- Problem requirements -
From the line containing "ENC3 pin CLK: D7 -> TX" to the end of the entries, return every line exactly, both ends included, and add nothing.

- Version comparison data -
⁂
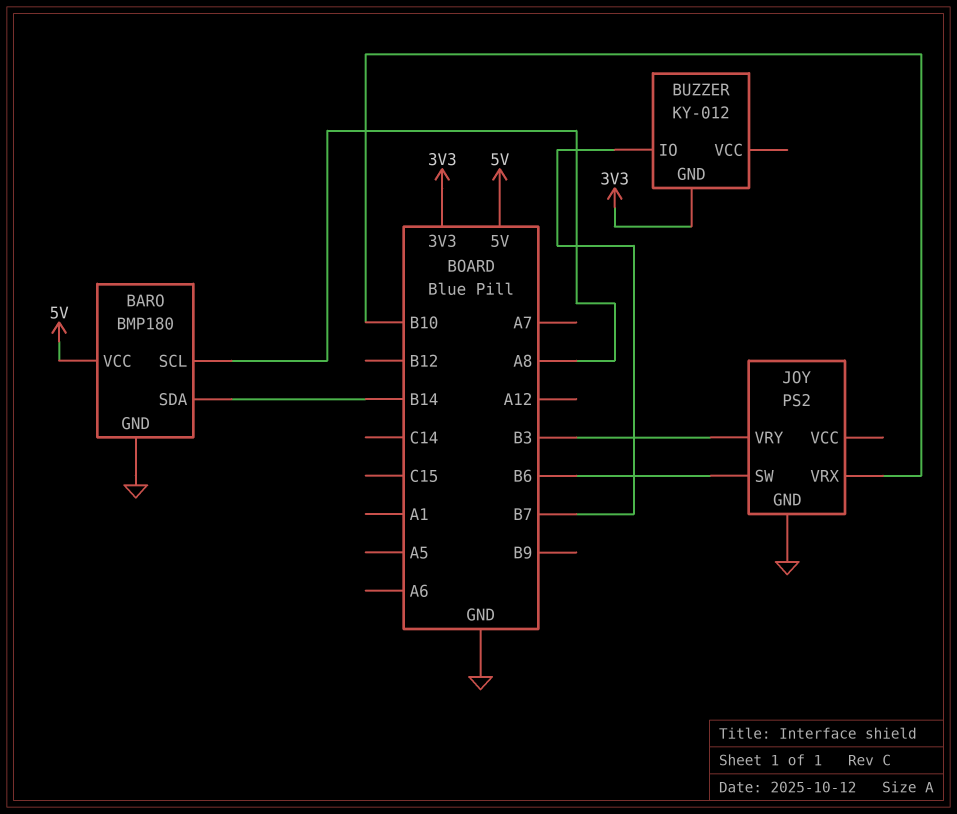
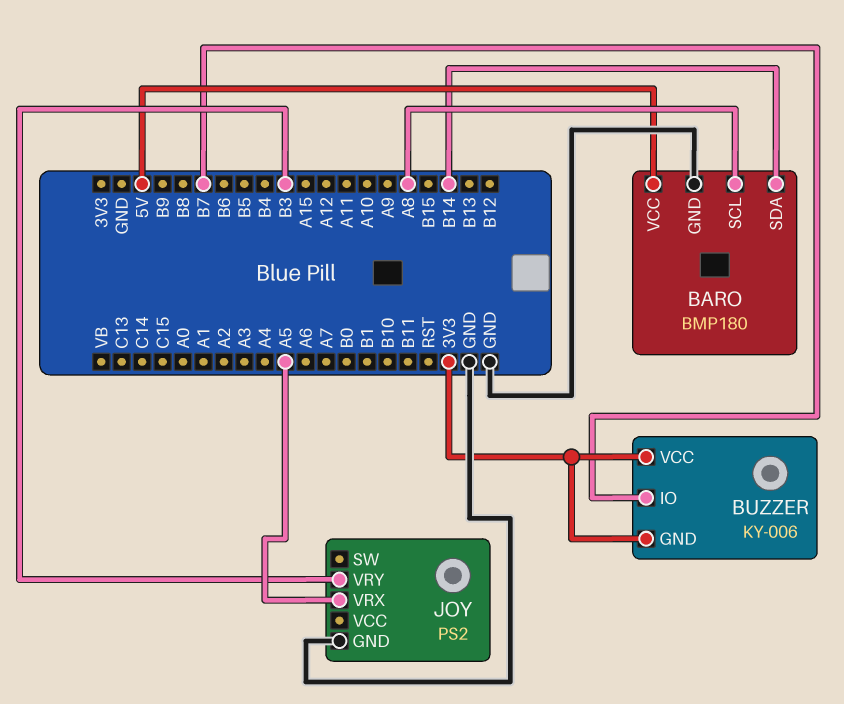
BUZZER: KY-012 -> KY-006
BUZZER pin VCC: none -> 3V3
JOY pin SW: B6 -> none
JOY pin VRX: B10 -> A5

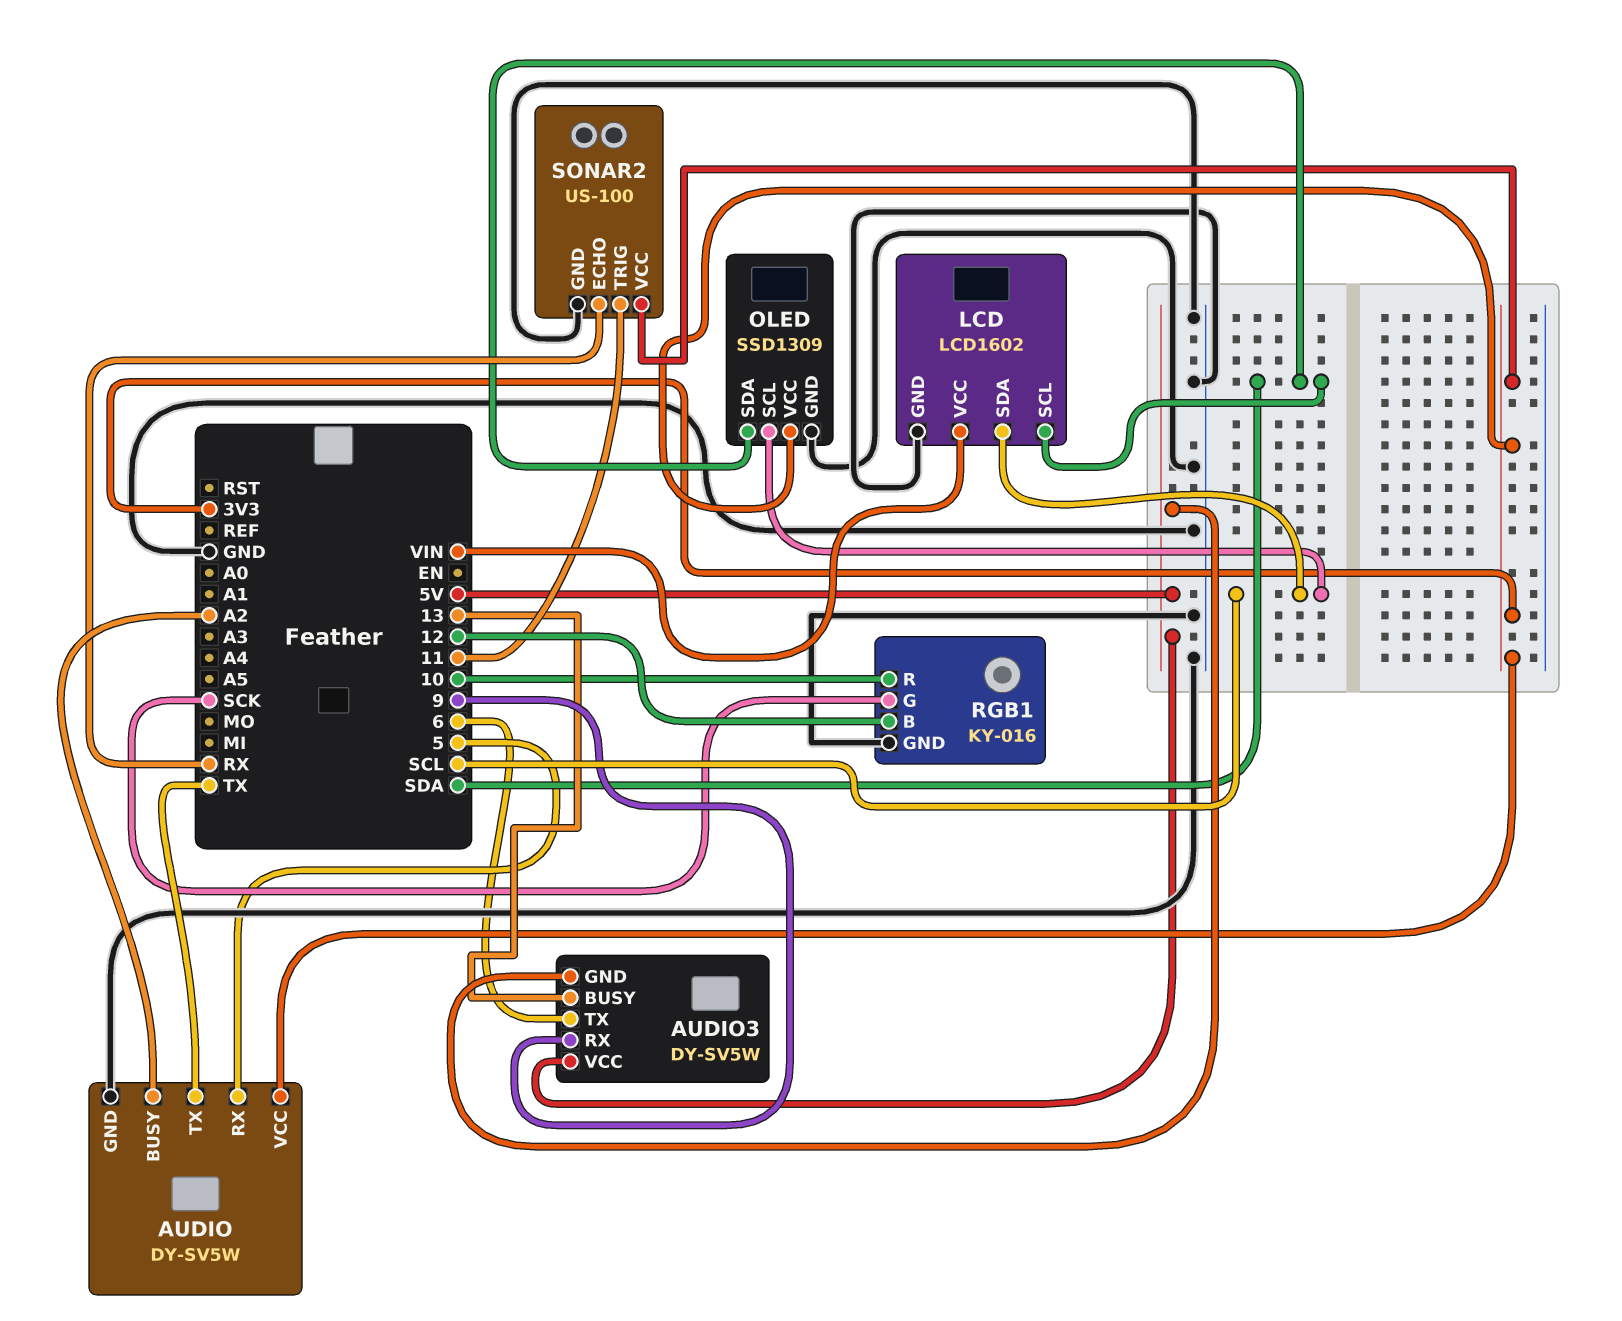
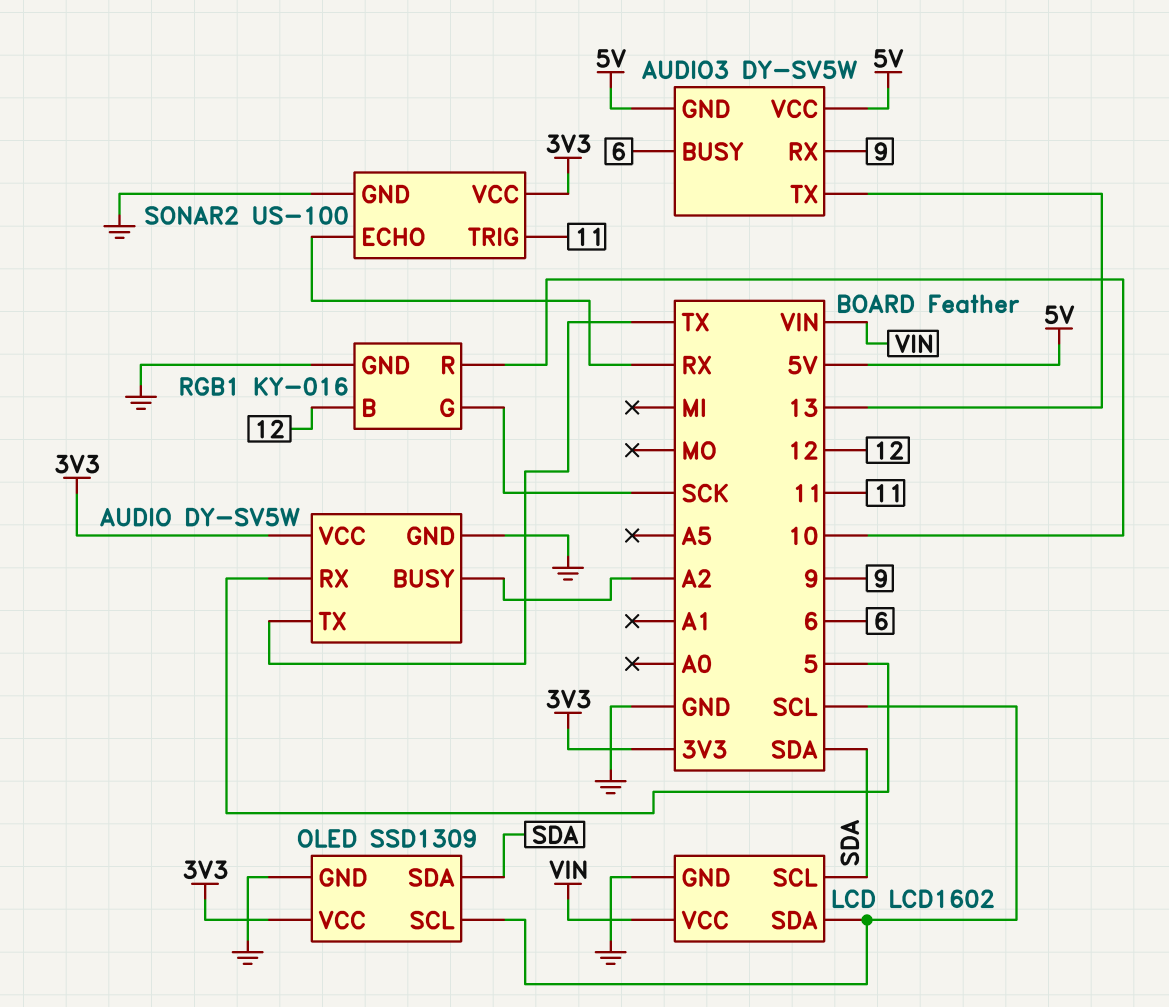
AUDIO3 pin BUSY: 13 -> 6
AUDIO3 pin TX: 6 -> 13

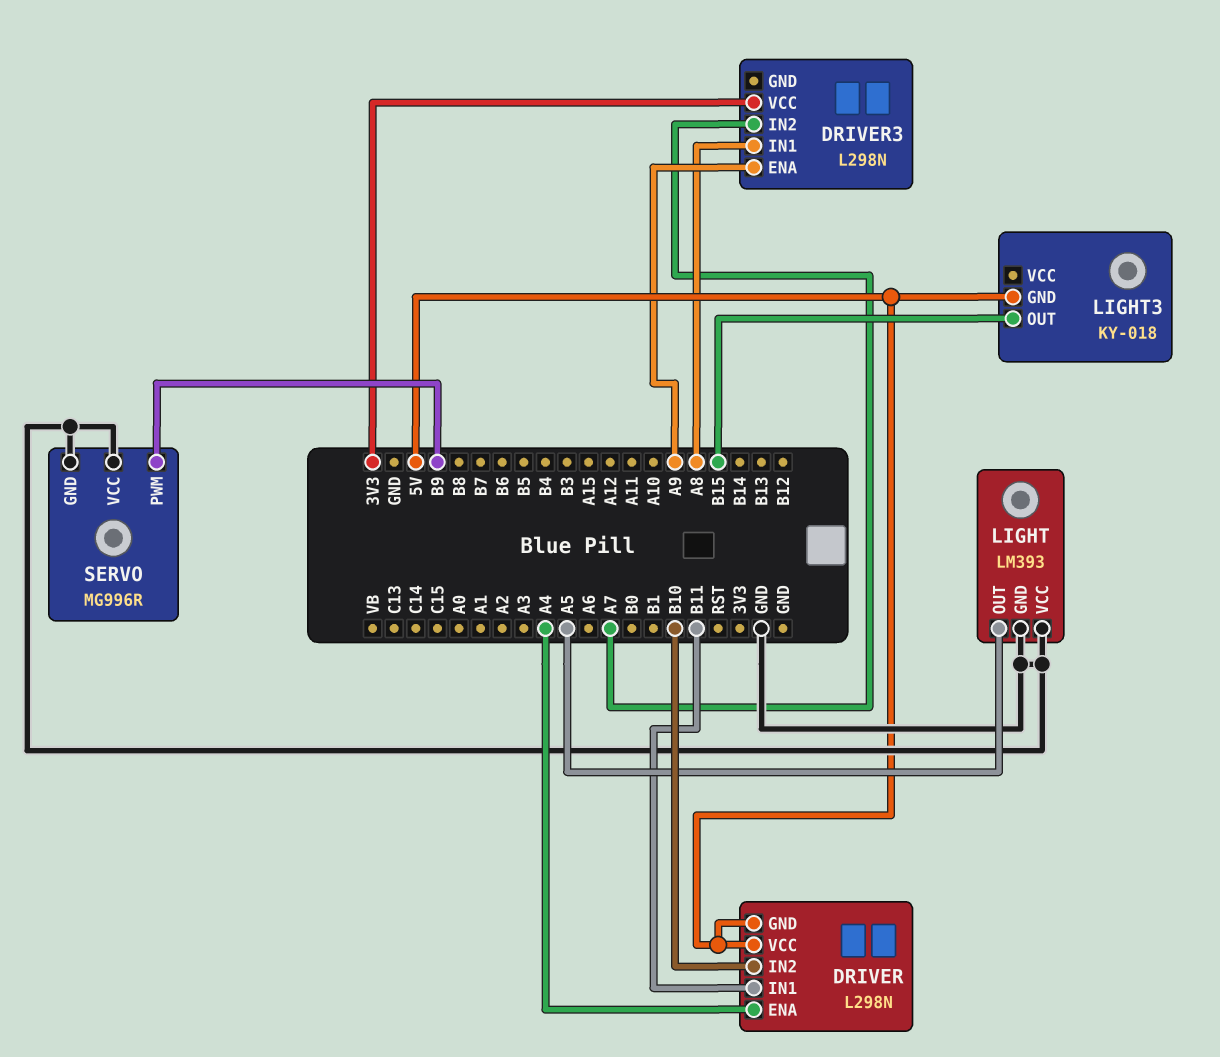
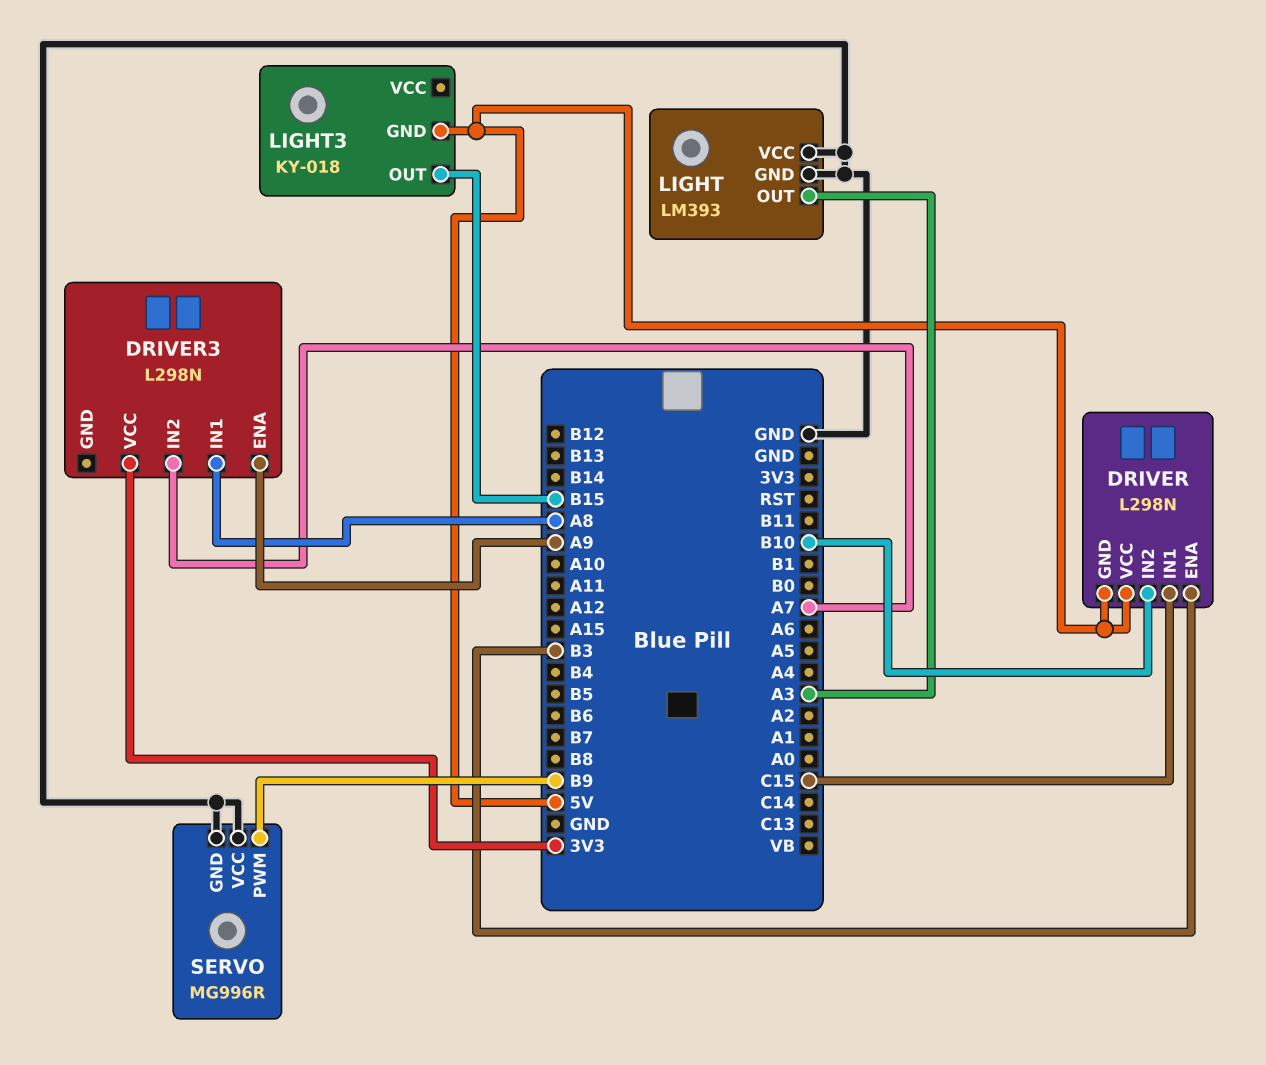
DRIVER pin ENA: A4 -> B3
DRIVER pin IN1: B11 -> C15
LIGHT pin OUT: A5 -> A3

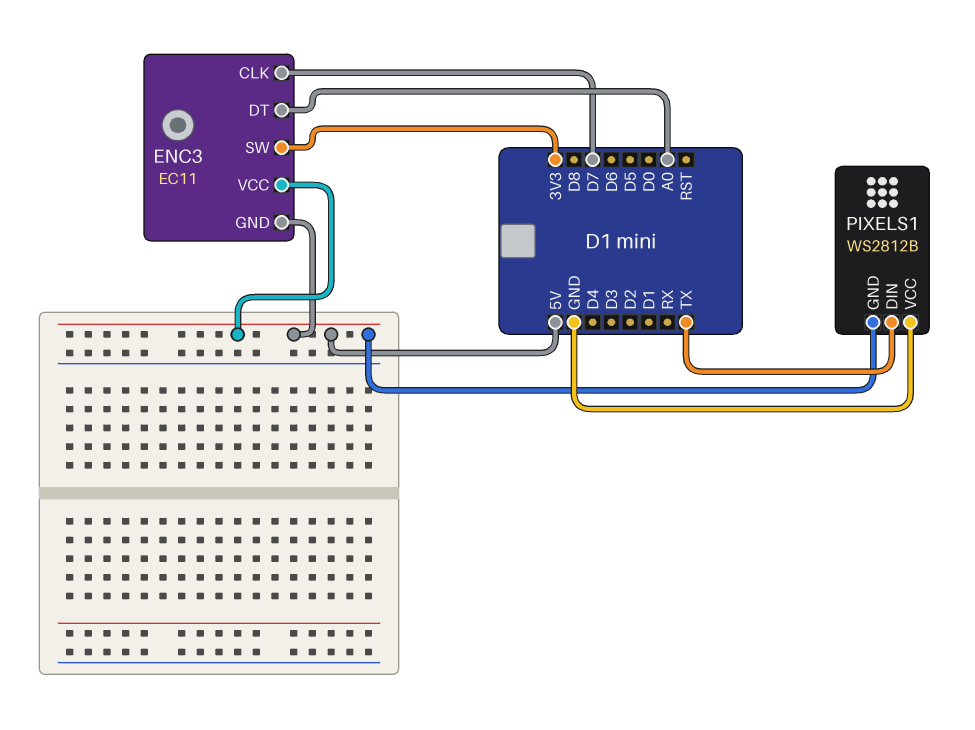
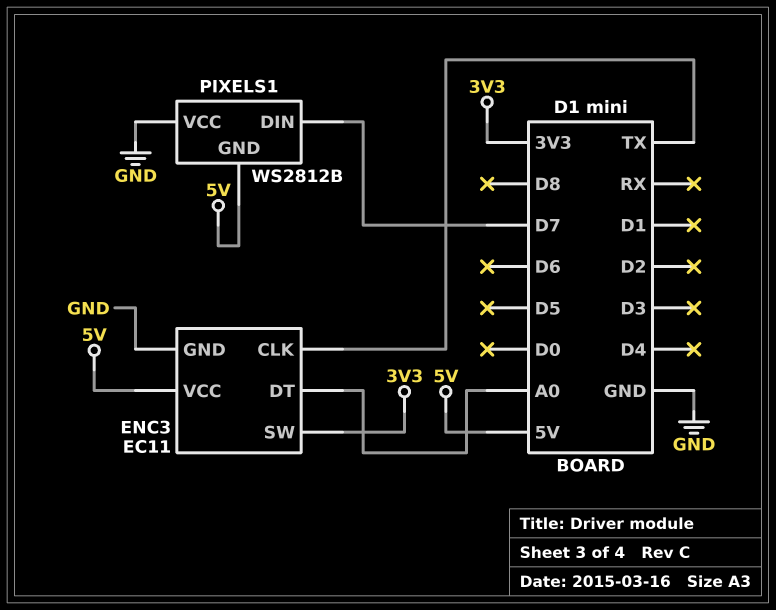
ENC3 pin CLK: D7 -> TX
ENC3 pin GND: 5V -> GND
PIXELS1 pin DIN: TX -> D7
⁂
- Written answer -
ENC3 pin CLK: D7 -> TX
ENC3 pin GND: 5V -> GND
PIXELS1 pin DIN: TX -> D7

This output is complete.